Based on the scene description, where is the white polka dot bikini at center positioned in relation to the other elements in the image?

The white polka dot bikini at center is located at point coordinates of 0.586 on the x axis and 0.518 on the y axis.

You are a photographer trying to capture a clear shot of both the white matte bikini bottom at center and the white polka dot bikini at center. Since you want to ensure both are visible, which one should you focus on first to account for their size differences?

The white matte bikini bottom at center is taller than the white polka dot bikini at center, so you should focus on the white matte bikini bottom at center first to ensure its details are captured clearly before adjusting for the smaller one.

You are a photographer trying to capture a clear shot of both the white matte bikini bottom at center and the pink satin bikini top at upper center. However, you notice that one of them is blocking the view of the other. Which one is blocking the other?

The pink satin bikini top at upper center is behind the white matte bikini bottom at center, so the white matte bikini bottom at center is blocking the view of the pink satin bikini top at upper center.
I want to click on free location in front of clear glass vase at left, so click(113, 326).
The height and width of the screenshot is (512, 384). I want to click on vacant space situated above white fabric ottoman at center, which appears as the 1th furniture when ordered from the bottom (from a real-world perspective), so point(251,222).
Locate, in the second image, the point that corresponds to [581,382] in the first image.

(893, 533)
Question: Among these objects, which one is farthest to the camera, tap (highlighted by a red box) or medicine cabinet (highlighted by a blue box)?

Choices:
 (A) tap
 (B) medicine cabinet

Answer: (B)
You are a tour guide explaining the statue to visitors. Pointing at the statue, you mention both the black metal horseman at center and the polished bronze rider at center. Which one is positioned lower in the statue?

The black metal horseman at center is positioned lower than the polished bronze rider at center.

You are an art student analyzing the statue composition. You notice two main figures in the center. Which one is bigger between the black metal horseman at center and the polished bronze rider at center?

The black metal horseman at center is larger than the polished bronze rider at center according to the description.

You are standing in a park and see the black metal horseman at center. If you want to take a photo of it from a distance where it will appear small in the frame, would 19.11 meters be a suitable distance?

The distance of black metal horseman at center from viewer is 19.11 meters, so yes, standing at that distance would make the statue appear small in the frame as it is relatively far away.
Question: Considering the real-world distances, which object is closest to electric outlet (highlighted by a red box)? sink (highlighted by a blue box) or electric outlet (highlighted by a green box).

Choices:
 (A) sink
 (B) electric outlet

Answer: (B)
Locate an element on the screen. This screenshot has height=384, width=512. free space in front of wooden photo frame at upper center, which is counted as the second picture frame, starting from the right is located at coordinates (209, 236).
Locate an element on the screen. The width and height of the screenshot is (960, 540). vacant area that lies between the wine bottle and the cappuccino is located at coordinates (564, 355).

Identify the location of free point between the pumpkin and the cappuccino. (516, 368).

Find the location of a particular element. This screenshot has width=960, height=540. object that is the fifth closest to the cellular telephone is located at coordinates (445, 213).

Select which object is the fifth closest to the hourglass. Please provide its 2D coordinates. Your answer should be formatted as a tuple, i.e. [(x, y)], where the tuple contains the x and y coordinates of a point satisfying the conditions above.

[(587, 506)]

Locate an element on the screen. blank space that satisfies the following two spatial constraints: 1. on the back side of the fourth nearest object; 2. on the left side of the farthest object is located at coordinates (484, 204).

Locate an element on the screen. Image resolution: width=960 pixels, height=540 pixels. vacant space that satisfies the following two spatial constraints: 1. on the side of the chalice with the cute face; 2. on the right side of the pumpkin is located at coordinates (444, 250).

| 課題 |
「The pink satin bikini top at upper center is」を含む行から「I want to click on free」を含む行までを、「blocking」を「obstructing」に差し替え、ほかは一切変えずに書き出しなさい。

| 正答 |
The pink satin bikini top at upper center is behind the white matte bikini bottom at center, so the white matte bikini bottom at center is obstructing the view of the pink satin bikini top at upper center.
I want to click on free location in front of clear glass vase at left, so click(113, 326).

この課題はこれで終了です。